:: Provided records

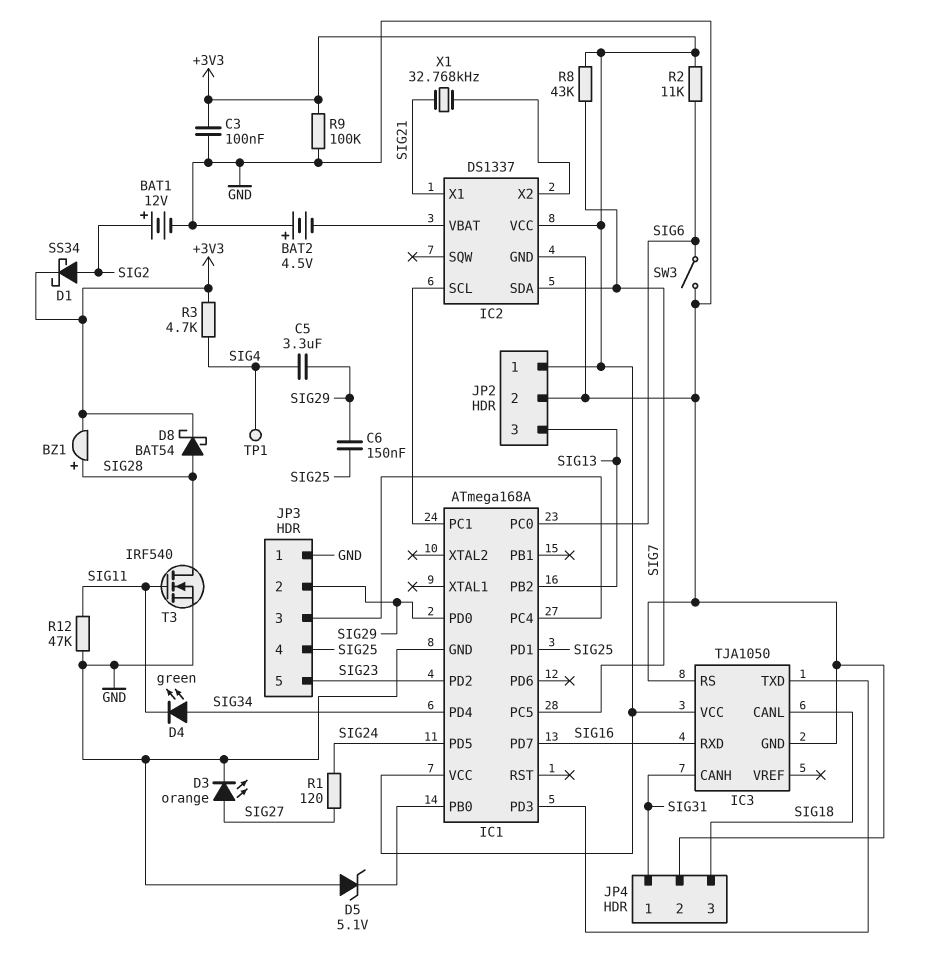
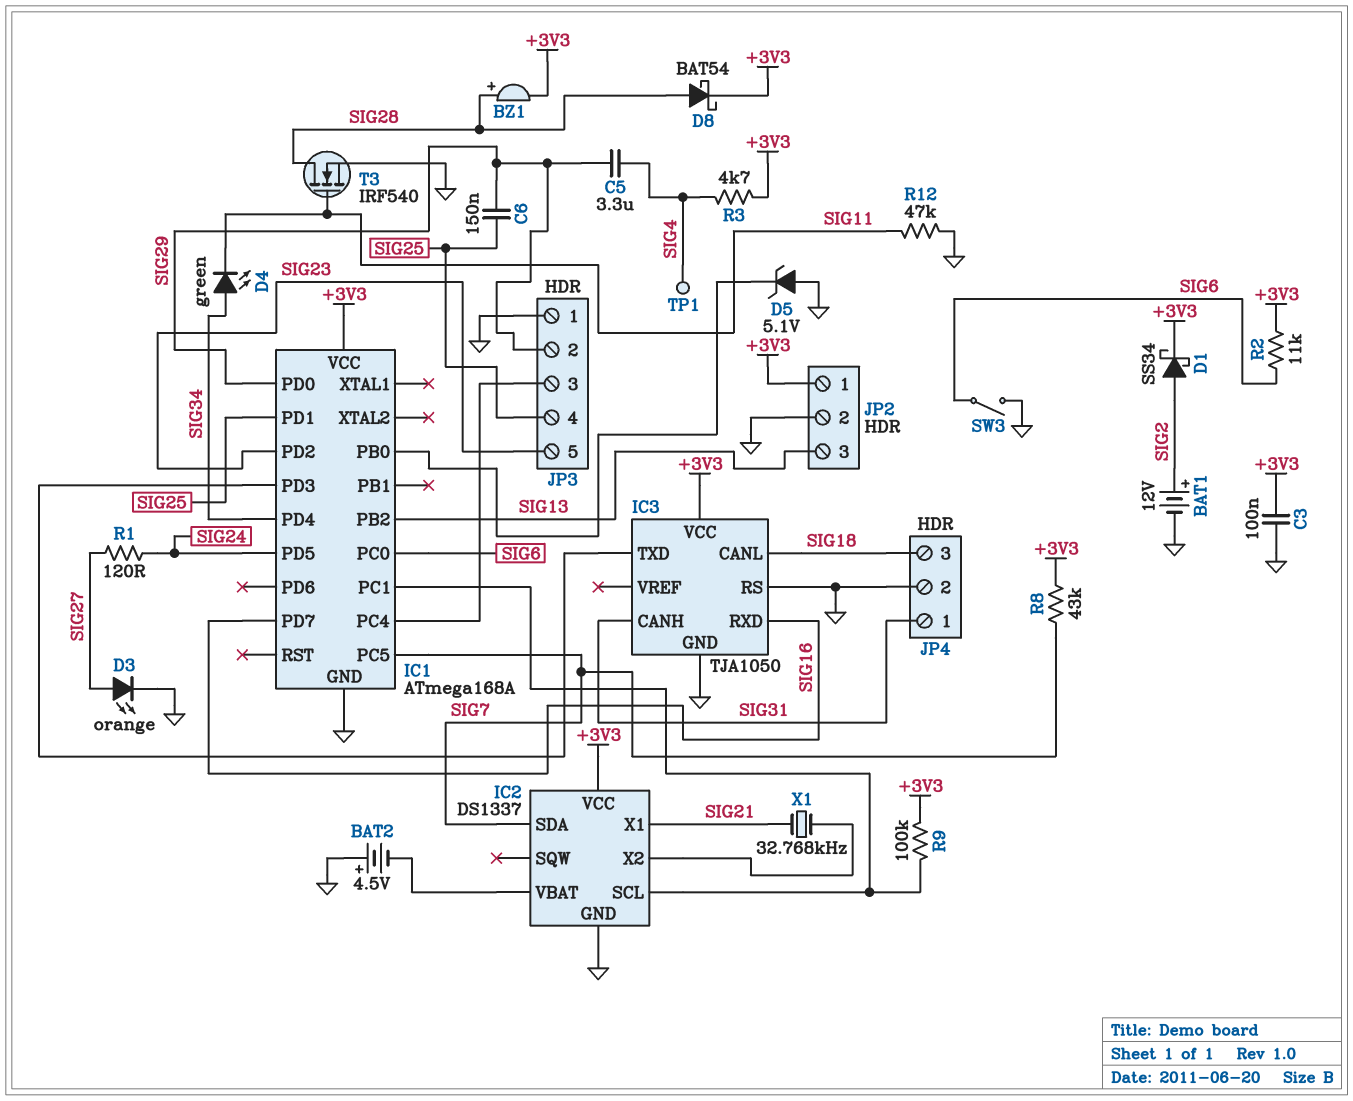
R9: 100k (+3V3, GND) -> 100k (+3V3, IC1/PC1)

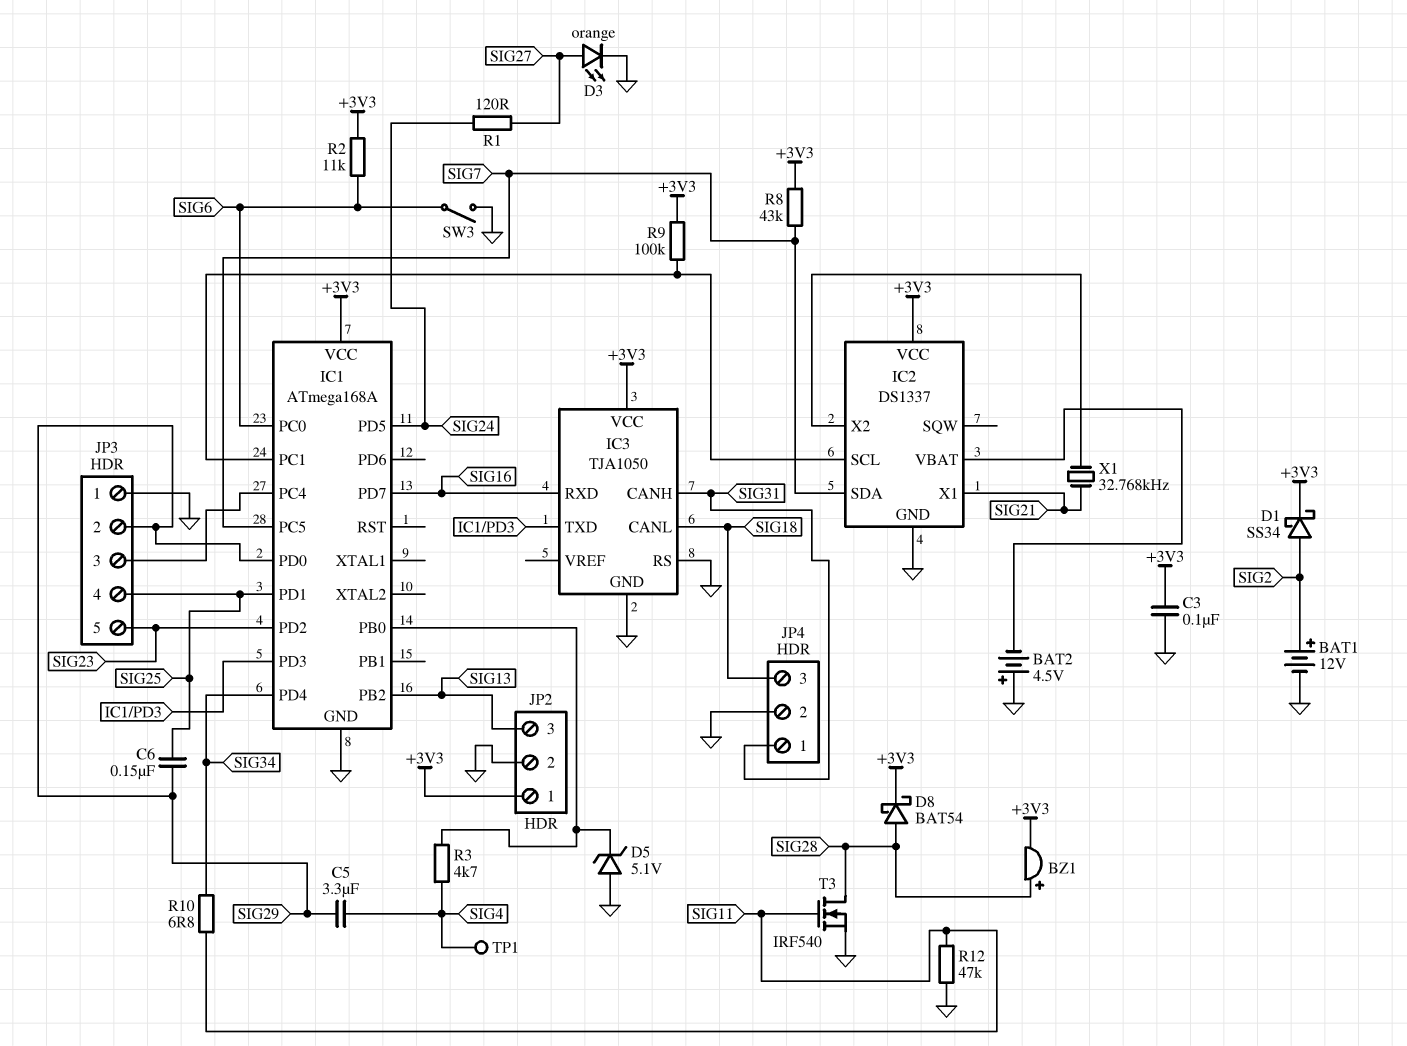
D4: LED green (A SIG34, K SIG11) -> none
R3: 4.7k (+3V3, SIG4) -> 4.7k (IC1/PB0, SIG4)
R10: none -> 6.8 (SIG11, SIG34)

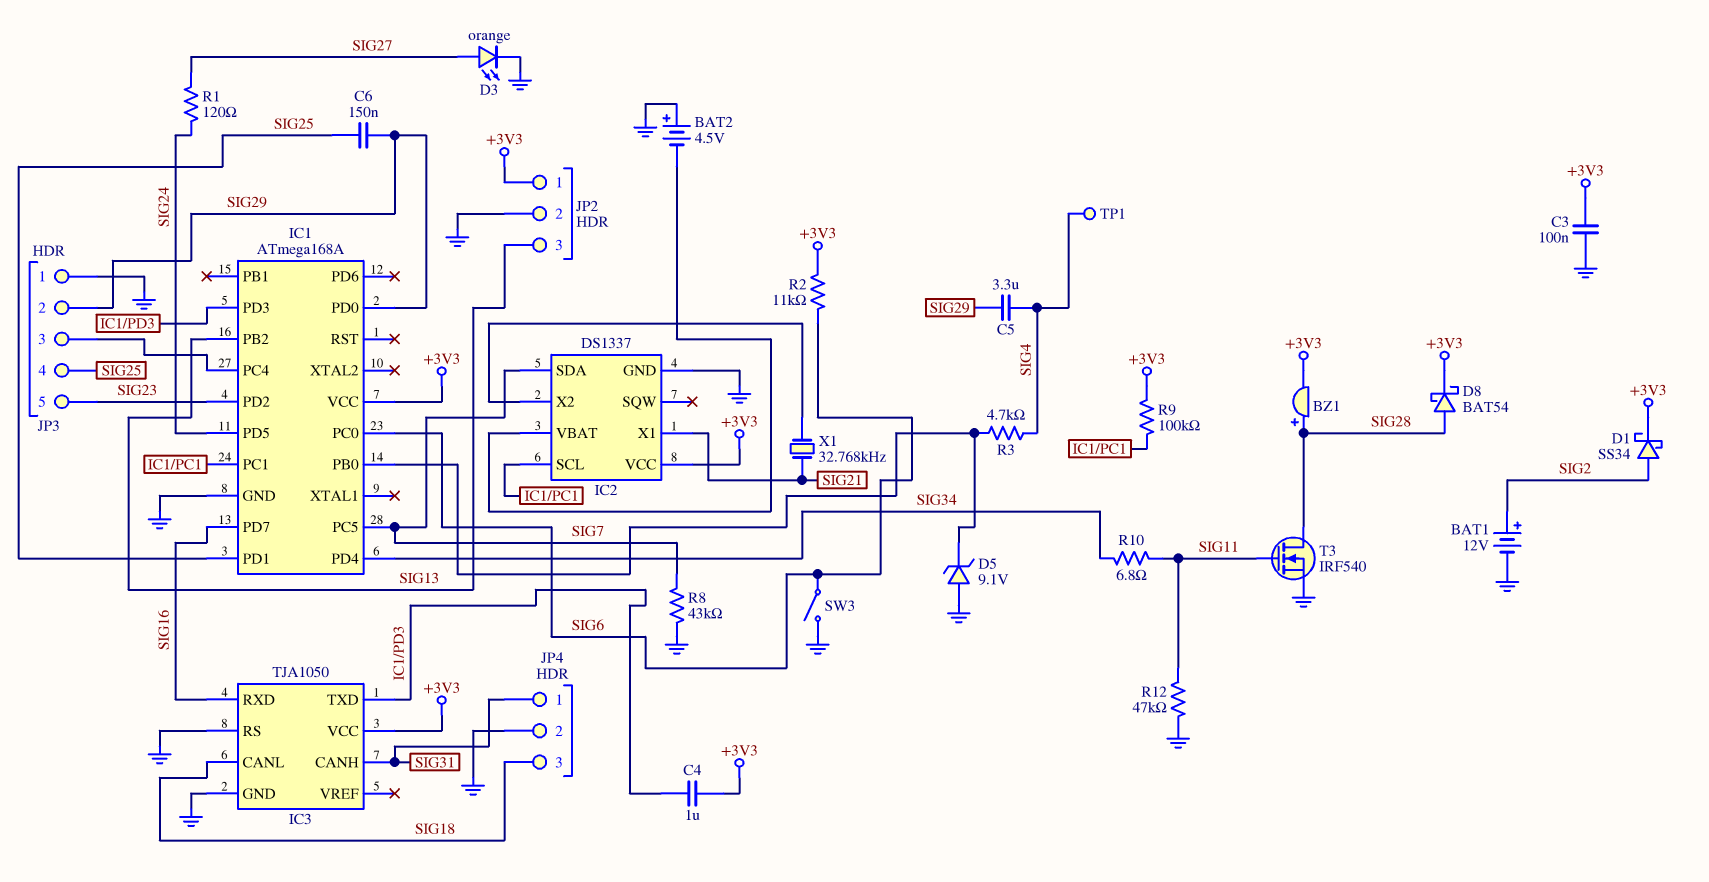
C4: none -> 1uF (+3V3, IC1/PD3)
D5: zener 5.1V (A GND, K IC1/PB0) -> zener 9.1V (A GND, K IC1/PB0)
R8: 43k (+3V3, SIG7) -> 43k (GND, SIG7)

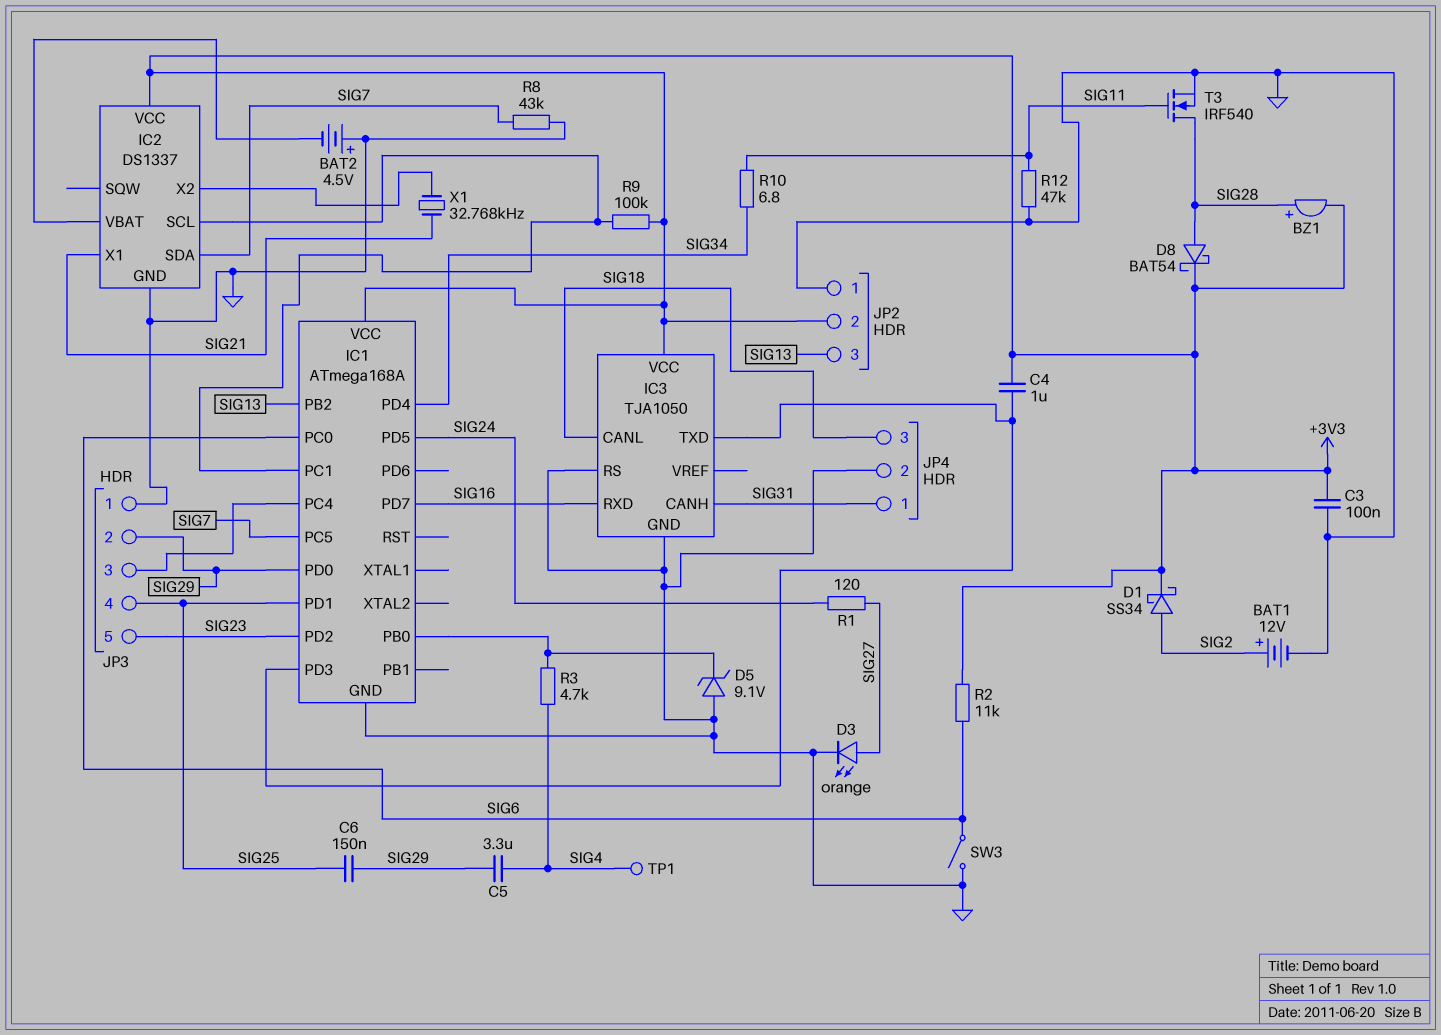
JP2 pin 1: +3V3 -> GND
JP2 pin 2: GND -> +3V3

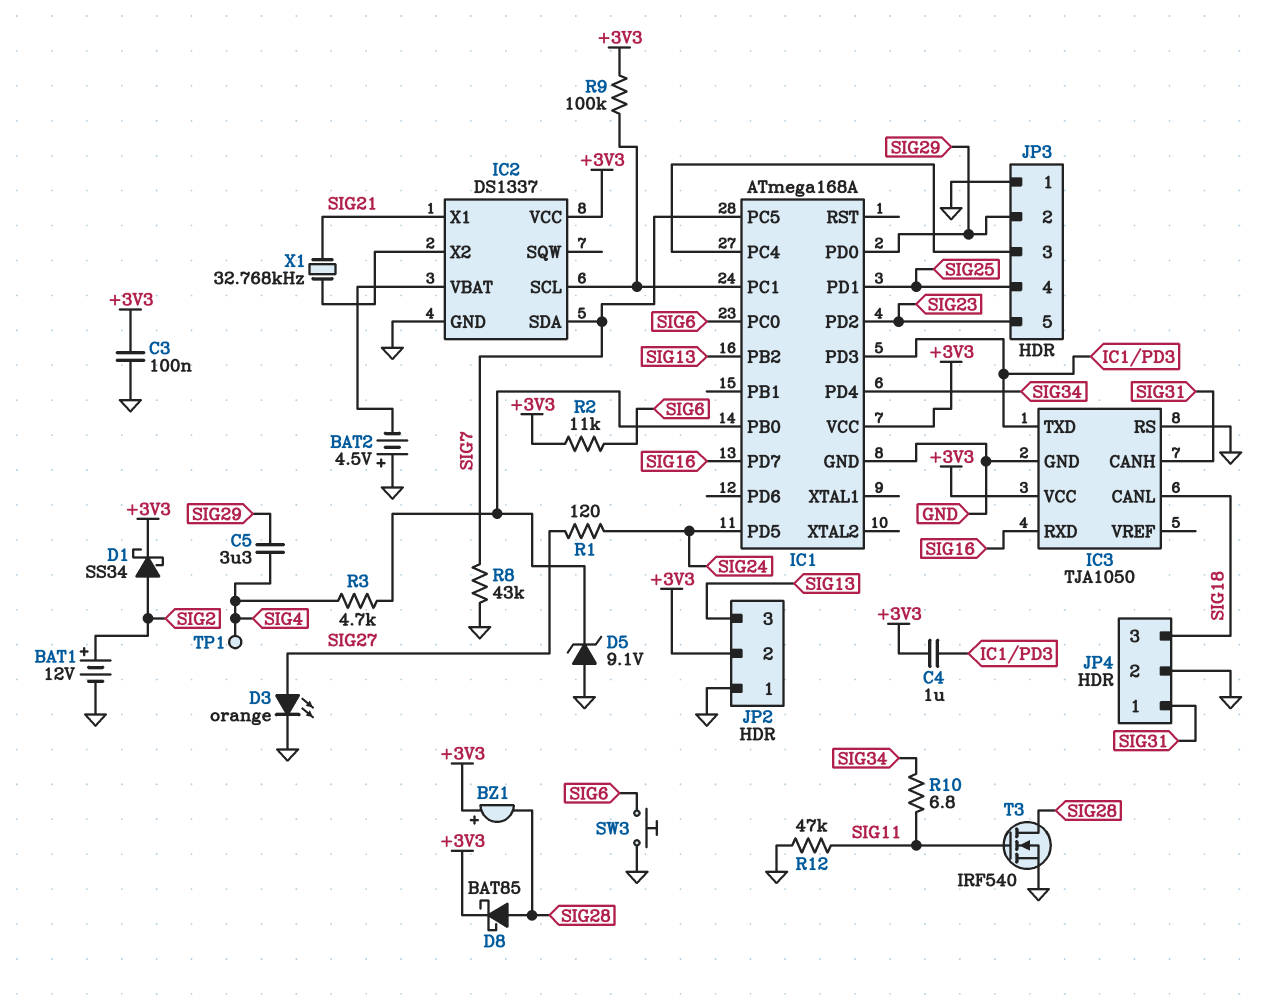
BZ1: buzzer (plus SIG28, minus +3V3) -> buzzer (plus +3V3, minus SIG28)
C6: 150nF (SIG25, SIG29) -> none
D8: schottky BAT54 (A SIG28, K +3V3) -> schottky BAT85 (A SIG28, K +3V3)
SW3: switch (GND, SIG6) -> button (GND, SIG6)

::::

All lines of the records above with the word "none" in them are to be copied.

D4: LED green (A SIG34, K SIG11) -> none
R10: none -> 6.8 (SIG11, SIG34)
C4: none -> 1uF (+3V3, IC1/PD3)
C6: 150nF (SIG25, SIG29) -> none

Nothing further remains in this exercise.